» **PROBLEM TO WORK ON**: Retype each line of the data below exactly, beginning with the first and ending with the one that contains "white brick H2:H3". Pictures do not belong in the copy.

(Saved data entries)
-.-.-
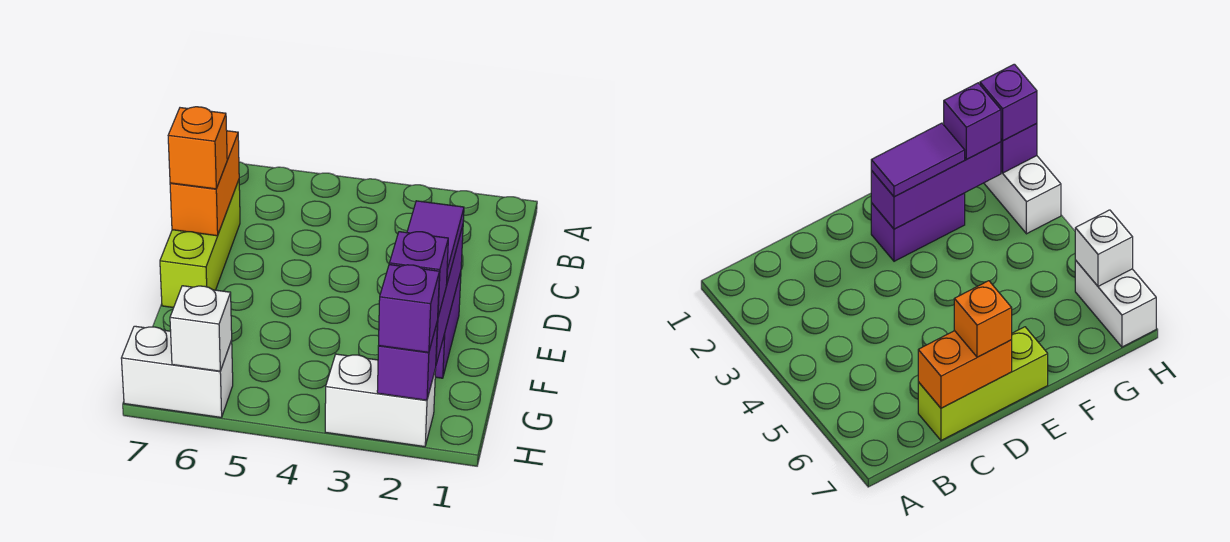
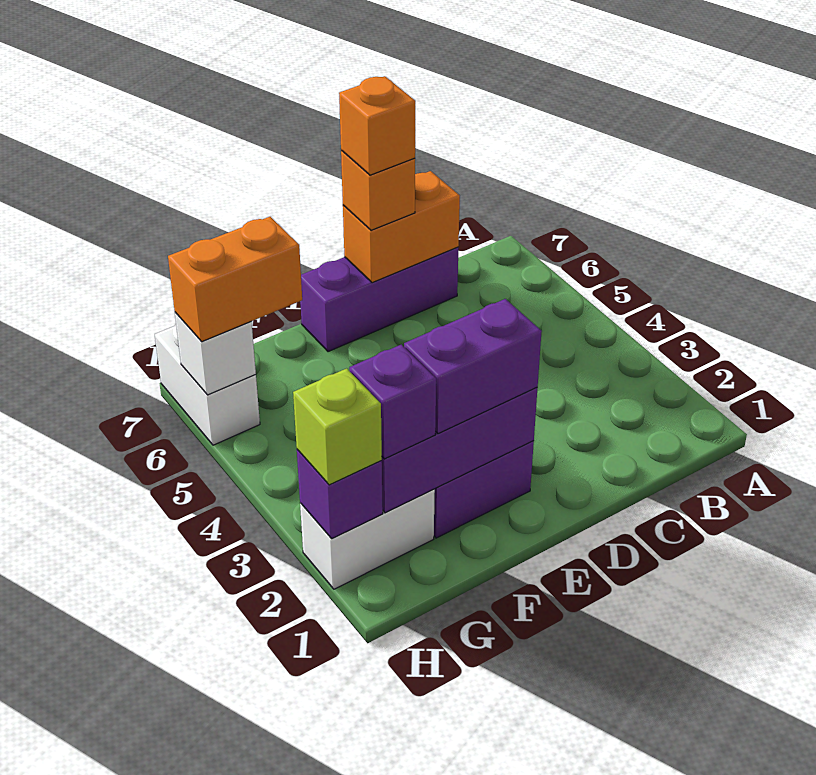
lime brick C7:E7 level 1 -> purple brick C7:E7 level 1
none -> orange brick D7 level 4
purple tile E2:F2 level 3 -> purple brick E2:F2 level 3
none -> orange brick G6:H6 level 3
white brick H2:H3 level 1 -> white brick G2:H2 level 1
purple brick H2 level 3 -> lime brick H2 level 3

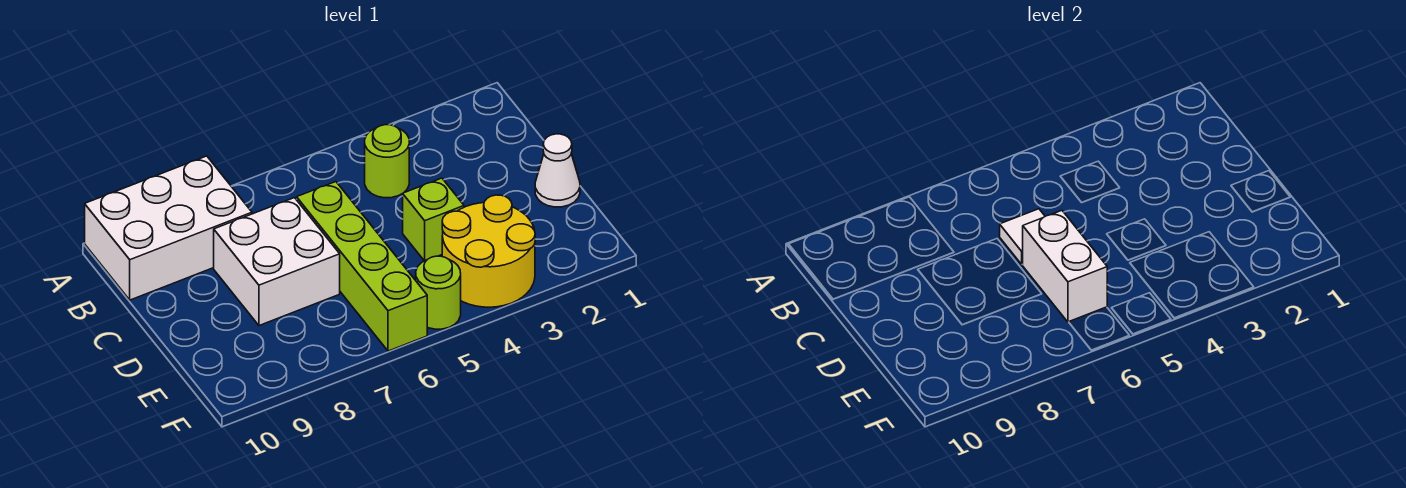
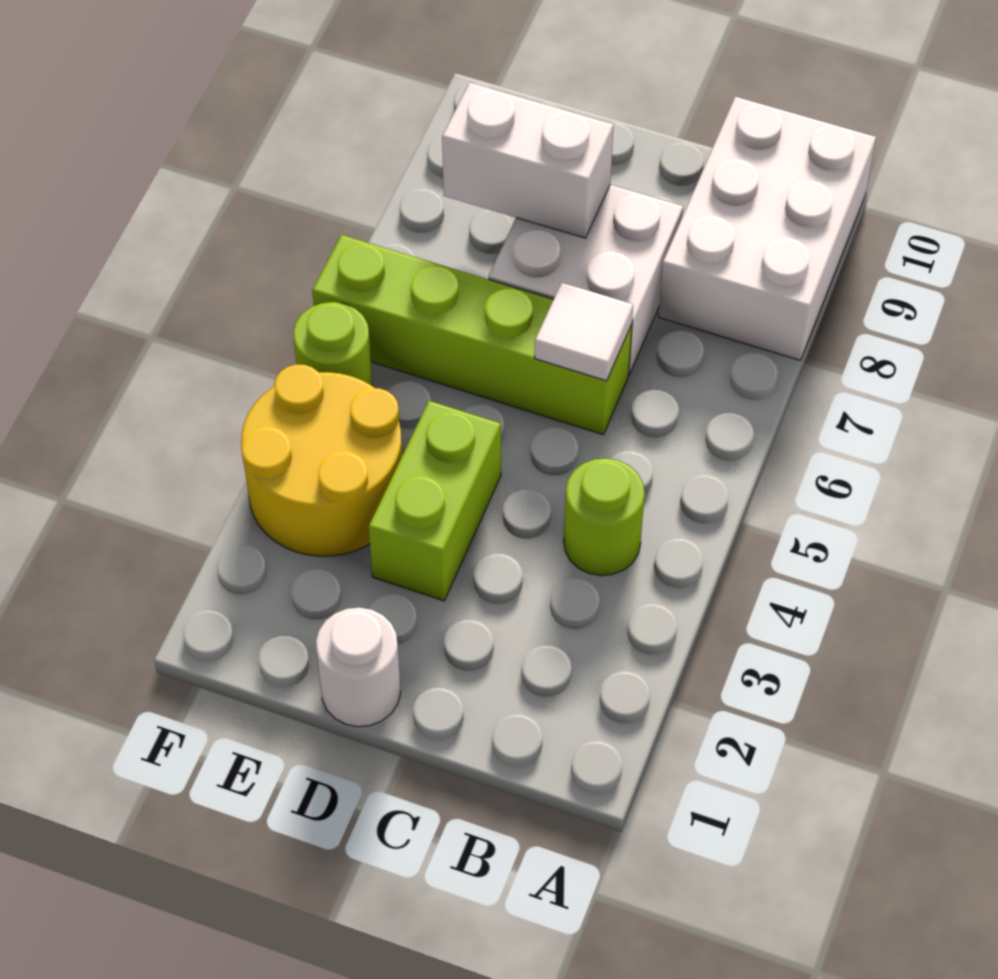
white cone D1 level 1 -> white round brick D1 level 1
lime brick D4 level 1 -> lime brick D3:D4 level 1
white brick D6:E6 level 2 -> white brick D8:E8 level 2

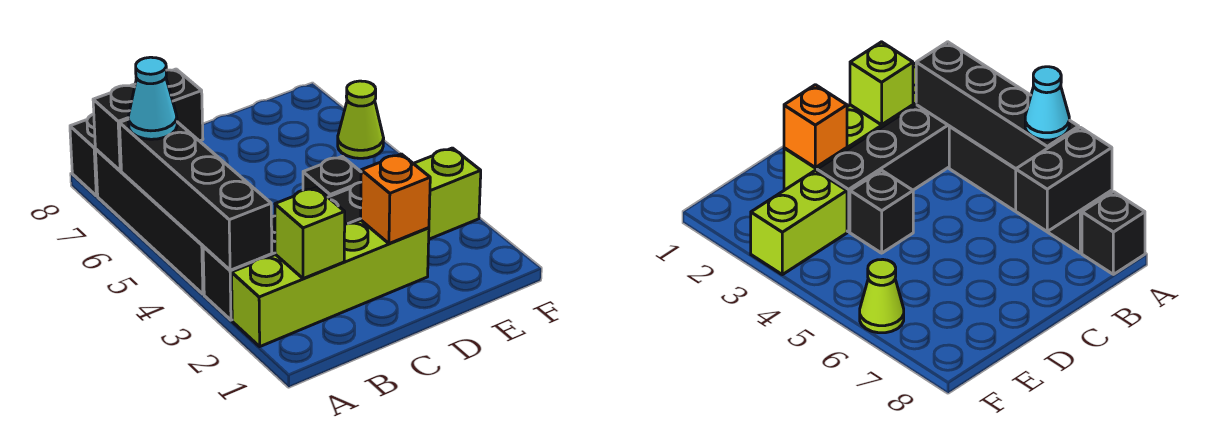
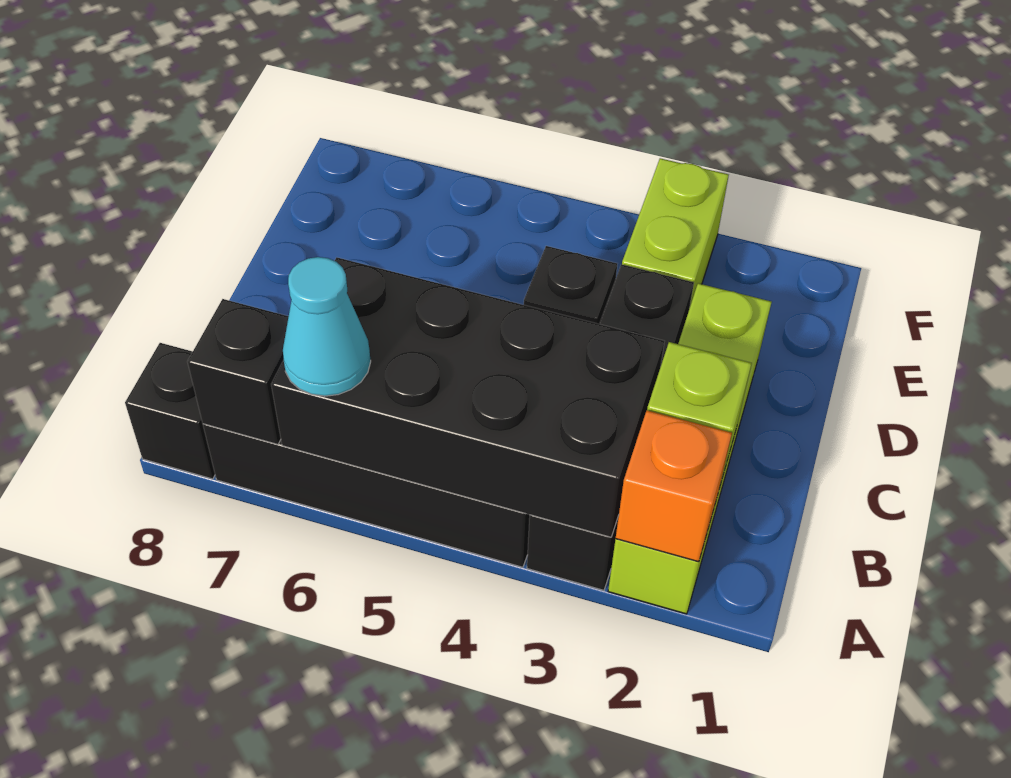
black brick A3:A6 level 2 -> black brick A3:B6 level 2
black brick A7:B7 level 2 -> black brick A7 level 2
orange brick D2 level 2 -> orange brick A2 level 2
lime cone F6 level 1 -> none

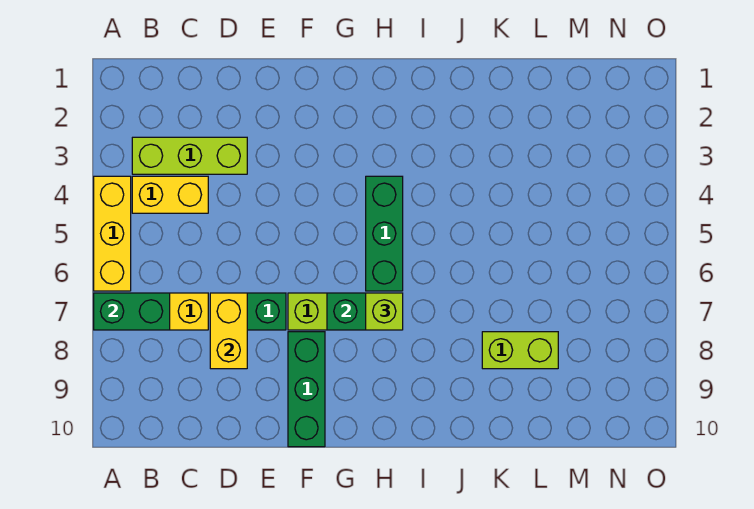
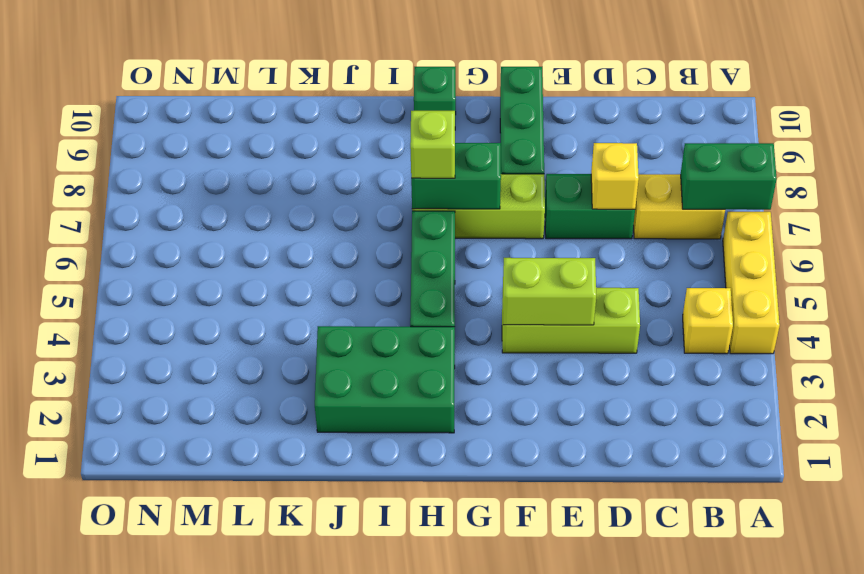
lime brick B3:D3 level 1 -> lime brick D4:F4 level 1
yellow brick B4:C4 level 1 -> yellow brick B4 level 1
yellow brick D7:D8 level 2 -> yellow brick D7 level 2
none -> green brick H2:J3 level 1
none -> green brick H10 level 1
lime brick K8:L8 level 1 -> lime brick E4:F4 level 2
-.-.-
» **WRITTEN RESPONSE**:
lime brick C7:E7 level 1 -> purple brick C7:E7 level 1
none -> orange brick D7 level 4
purple tile E2:F2 level 3 -> purple brick E2:F2 level 3
none -> orange brick G6:H6 level 3
white brick H2:H3 level 1 -> white brick G2:H2 level 1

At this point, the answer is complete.